━━━━━ Data for processing ━━━━━

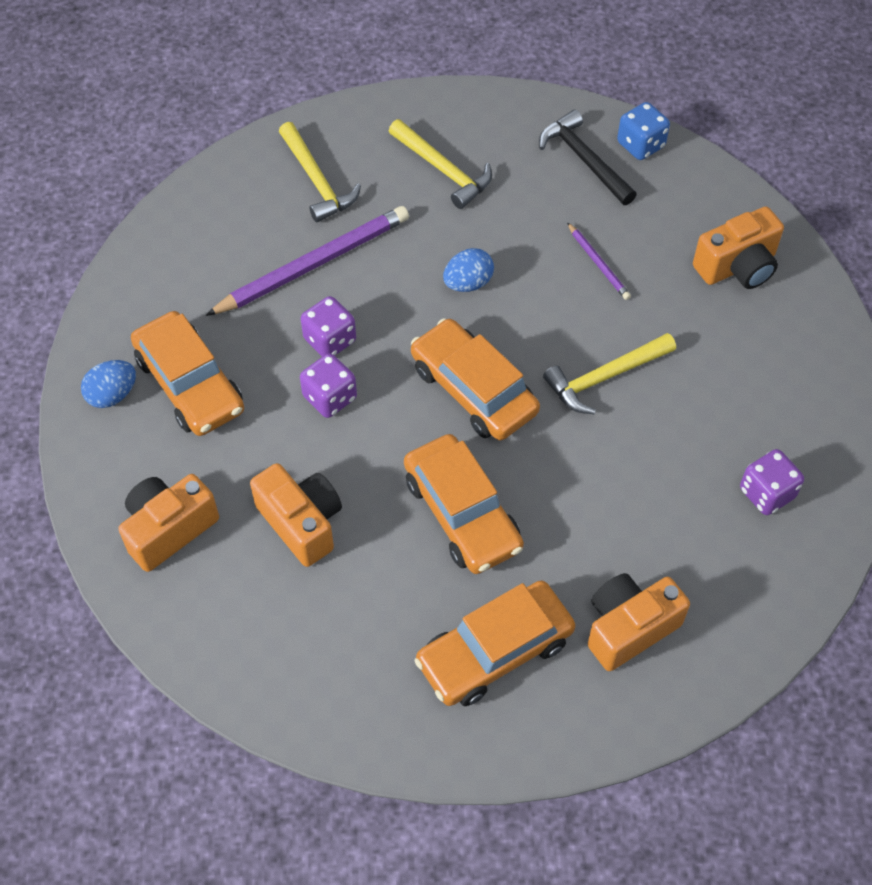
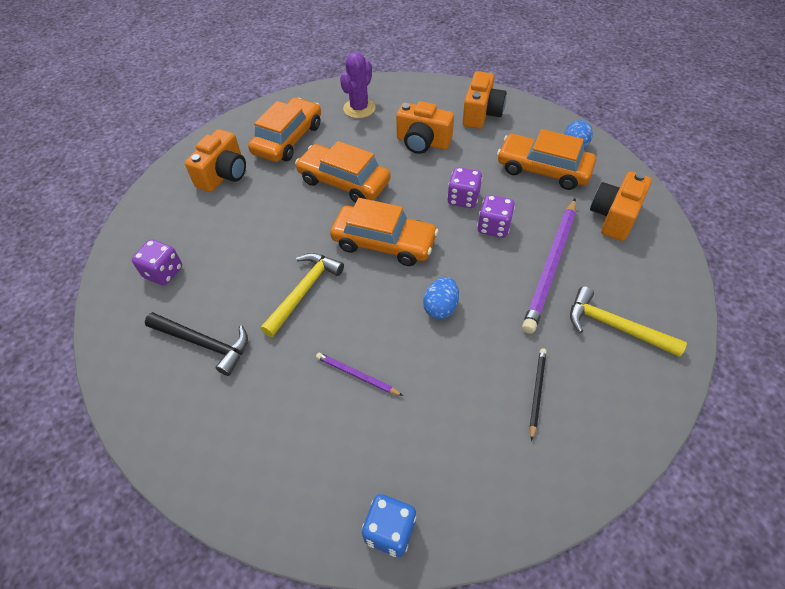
camera: 150 degrees right, 5 degrees down
(340, 657) = (359, 108): none -> purple cactus
(443, 170) = (537, 392): yellow hammer -> black pencil
(584, 160) = (431, 477): black hammer -> black hammer (204, 343)
(737, 266) = (239, 437): orange camera -> orange camera (614, 217)

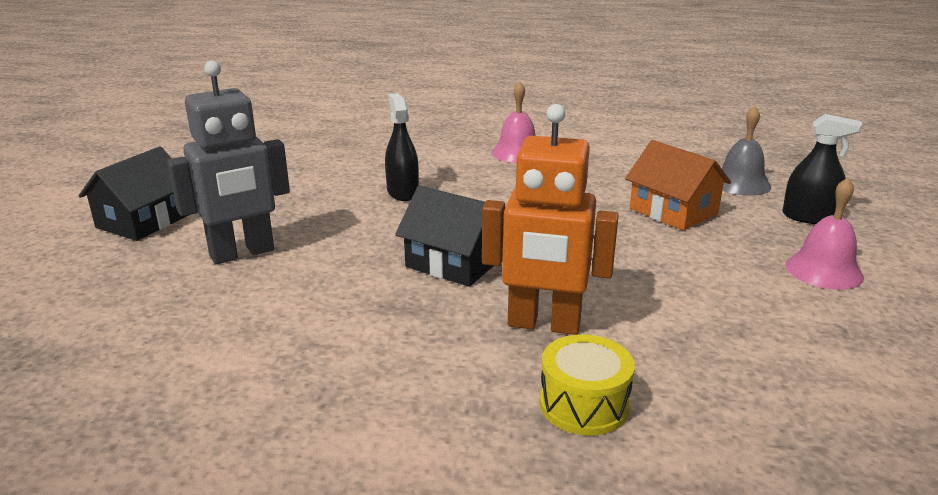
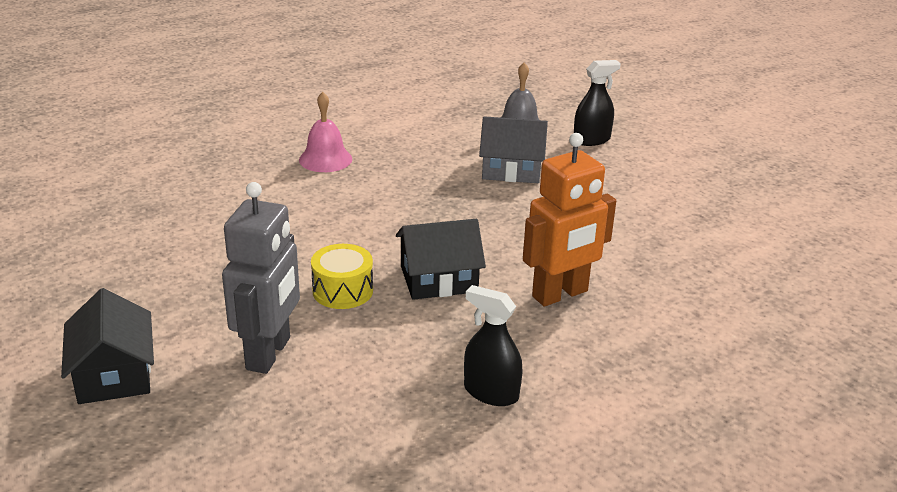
camera: 45 degrees left, 5 degrees up
(402, 192) = (298, 238): black spray bottle -> black spray bottle (491, 392)
(584, 404) = (650, 331): yellow drum -> yellow drum (342, 291)
(673, 211) = (511, 169): orange house -> grey house
(824, 270) = (646, 179): pink bell -> none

━━━━━

#### Work order:
If an entry above contains a picture, leave that picture out and copy everything else exactly.

#### Exercise solution:
camera: 150 degrees right, 5 degrees down
(340, 657) = (359, 108): none -> purple cactus
(443, 170) = (537, 392): yellow hammer -> black pencil
(584, 160) = (431, 477): black hammer -> black hammer (204, 343)
(737, 266) = (239, 437): orange camera -> orange camera (614, 217)

camera: 45 degrees left, 5 degrees up
(402, 192) = (298, 238): black spray bottle -> black spray bottle (491, 392)
(584, 404) = (650, 331): yellow drum -> yellow drum (342, 291)
(673, 211) = (511, 169): orange house -> grey house
(824, 270) = (646, 179): pink bell -> none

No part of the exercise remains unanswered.